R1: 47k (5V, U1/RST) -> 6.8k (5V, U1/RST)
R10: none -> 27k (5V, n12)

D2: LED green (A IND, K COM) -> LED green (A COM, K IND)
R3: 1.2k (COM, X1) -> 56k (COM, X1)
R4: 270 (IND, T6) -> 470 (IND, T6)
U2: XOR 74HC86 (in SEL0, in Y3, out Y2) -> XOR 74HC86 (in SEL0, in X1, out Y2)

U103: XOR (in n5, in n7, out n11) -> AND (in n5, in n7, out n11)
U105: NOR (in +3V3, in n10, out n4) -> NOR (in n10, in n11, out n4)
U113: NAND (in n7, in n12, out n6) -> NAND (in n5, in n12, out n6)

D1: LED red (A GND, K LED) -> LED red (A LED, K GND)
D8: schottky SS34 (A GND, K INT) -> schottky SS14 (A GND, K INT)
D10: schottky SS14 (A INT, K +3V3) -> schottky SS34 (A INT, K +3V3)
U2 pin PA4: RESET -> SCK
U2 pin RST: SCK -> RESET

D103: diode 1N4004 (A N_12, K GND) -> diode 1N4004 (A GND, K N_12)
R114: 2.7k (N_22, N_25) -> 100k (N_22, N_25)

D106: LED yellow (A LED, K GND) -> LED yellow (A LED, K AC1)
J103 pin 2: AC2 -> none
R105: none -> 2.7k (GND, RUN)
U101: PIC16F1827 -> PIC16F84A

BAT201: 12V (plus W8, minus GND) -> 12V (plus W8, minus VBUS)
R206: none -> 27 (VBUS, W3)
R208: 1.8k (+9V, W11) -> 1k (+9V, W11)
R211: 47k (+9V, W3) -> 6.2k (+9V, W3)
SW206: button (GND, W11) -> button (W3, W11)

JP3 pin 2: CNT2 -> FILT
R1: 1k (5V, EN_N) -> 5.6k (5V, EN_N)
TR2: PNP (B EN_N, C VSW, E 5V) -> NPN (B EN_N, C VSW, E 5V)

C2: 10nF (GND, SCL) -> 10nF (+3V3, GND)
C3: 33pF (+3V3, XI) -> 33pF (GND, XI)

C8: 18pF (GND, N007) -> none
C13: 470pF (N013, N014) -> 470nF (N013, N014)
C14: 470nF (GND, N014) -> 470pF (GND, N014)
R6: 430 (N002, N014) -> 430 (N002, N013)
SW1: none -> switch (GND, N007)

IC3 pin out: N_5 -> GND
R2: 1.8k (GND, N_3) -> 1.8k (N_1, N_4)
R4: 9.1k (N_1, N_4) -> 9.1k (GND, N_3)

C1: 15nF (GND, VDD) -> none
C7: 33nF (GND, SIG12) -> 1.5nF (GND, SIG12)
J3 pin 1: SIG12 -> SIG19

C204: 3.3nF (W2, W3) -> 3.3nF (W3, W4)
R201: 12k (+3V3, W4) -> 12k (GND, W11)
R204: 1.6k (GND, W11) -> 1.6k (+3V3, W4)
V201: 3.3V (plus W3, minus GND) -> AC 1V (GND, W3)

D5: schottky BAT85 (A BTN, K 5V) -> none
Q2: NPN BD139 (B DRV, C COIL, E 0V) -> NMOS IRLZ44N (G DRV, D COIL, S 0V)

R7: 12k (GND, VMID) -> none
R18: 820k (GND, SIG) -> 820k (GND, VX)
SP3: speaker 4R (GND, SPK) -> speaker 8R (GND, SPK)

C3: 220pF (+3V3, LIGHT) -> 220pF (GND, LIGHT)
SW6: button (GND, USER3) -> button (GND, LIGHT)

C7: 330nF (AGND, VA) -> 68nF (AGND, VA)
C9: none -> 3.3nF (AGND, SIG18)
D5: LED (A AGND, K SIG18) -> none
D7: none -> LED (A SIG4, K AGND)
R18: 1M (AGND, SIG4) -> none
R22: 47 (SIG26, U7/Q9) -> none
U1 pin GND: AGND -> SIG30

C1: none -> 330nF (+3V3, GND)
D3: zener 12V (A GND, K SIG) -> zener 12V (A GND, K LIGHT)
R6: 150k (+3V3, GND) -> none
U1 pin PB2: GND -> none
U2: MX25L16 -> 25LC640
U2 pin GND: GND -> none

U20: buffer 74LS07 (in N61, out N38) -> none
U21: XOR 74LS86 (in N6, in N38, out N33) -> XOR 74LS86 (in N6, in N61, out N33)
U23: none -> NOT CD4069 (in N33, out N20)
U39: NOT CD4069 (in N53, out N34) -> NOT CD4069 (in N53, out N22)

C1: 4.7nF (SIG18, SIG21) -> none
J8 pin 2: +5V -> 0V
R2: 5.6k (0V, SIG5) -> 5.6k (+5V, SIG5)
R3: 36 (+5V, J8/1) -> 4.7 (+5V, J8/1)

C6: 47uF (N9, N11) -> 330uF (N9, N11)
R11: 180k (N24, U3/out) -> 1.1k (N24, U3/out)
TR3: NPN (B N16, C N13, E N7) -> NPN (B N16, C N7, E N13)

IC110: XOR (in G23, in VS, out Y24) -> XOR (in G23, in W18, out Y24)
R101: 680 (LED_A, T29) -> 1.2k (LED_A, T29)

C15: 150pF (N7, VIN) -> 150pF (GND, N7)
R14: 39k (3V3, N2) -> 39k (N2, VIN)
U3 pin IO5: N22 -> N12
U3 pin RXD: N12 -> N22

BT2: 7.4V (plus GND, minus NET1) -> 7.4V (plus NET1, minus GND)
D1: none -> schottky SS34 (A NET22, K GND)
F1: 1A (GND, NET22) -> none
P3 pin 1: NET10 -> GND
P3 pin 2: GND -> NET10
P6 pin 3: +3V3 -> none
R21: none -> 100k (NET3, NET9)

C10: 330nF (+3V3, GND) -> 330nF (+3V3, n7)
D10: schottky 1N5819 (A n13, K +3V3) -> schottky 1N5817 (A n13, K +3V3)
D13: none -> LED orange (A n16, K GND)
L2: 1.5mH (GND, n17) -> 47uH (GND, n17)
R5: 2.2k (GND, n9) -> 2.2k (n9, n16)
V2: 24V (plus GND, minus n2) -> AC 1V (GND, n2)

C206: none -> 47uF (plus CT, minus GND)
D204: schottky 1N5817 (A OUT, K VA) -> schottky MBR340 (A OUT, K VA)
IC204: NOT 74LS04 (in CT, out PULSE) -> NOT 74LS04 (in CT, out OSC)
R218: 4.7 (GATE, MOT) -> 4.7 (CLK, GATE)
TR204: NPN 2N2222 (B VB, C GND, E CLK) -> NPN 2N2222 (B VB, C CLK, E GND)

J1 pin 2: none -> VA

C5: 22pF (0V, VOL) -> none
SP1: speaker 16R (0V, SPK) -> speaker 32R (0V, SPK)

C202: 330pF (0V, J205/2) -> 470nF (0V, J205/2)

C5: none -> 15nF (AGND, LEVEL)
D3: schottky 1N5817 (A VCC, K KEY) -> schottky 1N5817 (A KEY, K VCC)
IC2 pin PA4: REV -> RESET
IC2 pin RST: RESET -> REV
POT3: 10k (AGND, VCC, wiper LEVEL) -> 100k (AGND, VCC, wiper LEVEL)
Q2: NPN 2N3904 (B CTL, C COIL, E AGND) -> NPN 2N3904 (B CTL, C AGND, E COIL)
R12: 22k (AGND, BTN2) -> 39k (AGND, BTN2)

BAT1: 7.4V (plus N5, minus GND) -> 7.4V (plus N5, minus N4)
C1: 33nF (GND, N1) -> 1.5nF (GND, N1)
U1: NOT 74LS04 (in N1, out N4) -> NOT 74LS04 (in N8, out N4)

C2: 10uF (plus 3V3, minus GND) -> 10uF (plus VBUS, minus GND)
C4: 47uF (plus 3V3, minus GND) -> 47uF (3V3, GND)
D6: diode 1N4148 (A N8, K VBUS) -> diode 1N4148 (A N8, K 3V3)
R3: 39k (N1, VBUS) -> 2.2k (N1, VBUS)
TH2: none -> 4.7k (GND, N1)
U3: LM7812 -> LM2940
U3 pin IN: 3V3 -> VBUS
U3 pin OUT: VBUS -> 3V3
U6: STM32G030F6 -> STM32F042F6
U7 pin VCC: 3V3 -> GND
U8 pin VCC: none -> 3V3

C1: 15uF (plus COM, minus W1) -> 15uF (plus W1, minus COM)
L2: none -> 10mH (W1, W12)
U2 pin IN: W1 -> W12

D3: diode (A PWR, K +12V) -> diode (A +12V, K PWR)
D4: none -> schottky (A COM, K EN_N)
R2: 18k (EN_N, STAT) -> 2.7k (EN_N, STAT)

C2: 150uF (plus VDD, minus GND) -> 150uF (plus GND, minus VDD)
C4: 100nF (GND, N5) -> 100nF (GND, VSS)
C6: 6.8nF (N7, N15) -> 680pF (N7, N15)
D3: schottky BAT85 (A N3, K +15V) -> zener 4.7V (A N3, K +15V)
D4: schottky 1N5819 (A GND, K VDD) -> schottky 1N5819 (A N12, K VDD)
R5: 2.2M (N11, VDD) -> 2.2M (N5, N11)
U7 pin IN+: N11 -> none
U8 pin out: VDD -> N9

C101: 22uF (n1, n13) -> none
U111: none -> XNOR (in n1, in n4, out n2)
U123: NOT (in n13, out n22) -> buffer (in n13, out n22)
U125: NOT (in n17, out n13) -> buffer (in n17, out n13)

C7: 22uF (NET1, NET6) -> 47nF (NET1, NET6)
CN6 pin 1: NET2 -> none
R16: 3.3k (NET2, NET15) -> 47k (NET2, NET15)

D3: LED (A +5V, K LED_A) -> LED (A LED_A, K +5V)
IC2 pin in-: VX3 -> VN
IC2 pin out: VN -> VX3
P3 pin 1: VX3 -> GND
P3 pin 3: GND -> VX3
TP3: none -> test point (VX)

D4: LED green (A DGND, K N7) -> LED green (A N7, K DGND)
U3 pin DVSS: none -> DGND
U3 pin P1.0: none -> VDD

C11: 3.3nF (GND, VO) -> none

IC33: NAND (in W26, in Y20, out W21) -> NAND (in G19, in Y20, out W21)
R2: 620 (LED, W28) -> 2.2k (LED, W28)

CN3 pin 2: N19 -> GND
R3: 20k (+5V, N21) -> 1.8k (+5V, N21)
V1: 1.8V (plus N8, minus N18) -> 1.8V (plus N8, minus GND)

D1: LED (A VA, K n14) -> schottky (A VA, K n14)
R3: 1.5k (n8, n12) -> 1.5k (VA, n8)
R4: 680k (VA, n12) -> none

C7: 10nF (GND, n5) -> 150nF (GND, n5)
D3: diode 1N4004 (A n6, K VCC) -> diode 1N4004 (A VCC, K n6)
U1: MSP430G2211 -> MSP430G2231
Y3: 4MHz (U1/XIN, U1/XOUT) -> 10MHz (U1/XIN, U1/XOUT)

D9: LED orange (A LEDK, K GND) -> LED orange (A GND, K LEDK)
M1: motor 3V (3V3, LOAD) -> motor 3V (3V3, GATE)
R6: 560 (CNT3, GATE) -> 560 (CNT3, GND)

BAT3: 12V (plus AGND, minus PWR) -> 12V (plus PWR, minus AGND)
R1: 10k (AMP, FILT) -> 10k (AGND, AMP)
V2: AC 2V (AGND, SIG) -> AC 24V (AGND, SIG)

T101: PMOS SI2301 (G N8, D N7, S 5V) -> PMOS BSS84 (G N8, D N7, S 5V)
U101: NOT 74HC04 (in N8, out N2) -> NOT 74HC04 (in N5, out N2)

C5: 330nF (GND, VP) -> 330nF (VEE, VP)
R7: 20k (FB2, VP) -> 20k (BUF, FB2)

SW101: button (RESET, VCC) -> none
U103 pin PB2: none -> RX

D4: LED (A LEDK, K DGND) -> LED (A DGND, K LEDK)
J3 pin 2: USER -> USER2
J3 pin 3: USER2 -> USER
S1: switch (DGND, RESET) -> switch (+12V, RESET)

+ + + +

◆ **Work instructions**
The answer should contain only the lines from the first line of the entries through the line holding "D10: schottky SS14", each exactly as written.

◆ **Result of this exercise**
R1: 47k (5V, U1/RST) -> 6.8k (5V, U1/RST)
R10: none -> 27k (5V, n12)

D2: LED green (A IND, K COM) -> LED green (A COM, K IND)
R3: 1.2k (COM, X1) -> 56k (COM, X1)
R4: 270 (IND, T6) -> 470 (IND, T6)
U2: XOR 74HC86 (in SEL0, in Y3, out Y2) -> XOR 74HC86 (in SEL0, in X1, out Y2)

U103: XOR (in n5, in n7, out n11) -> AND (in n5, in n7, out n11)
U105: NOR (in +3V3, in n10, out n4) -> NOR (in n10, in n11, out n4)
U113: NAND (in n7, in n12, out n6) -> NAND (in n5, in n12, out n6)

D1: LED red (A GND, K LED) -> LED red (A LED, K GND)
D8: schottky SS34 (A GND, K INT) -> schottky SS14 (A GND, K INT)
D10: schottky SS14 (A INT, K +3V3) -> schottky SS34 (A INT, K +3V3)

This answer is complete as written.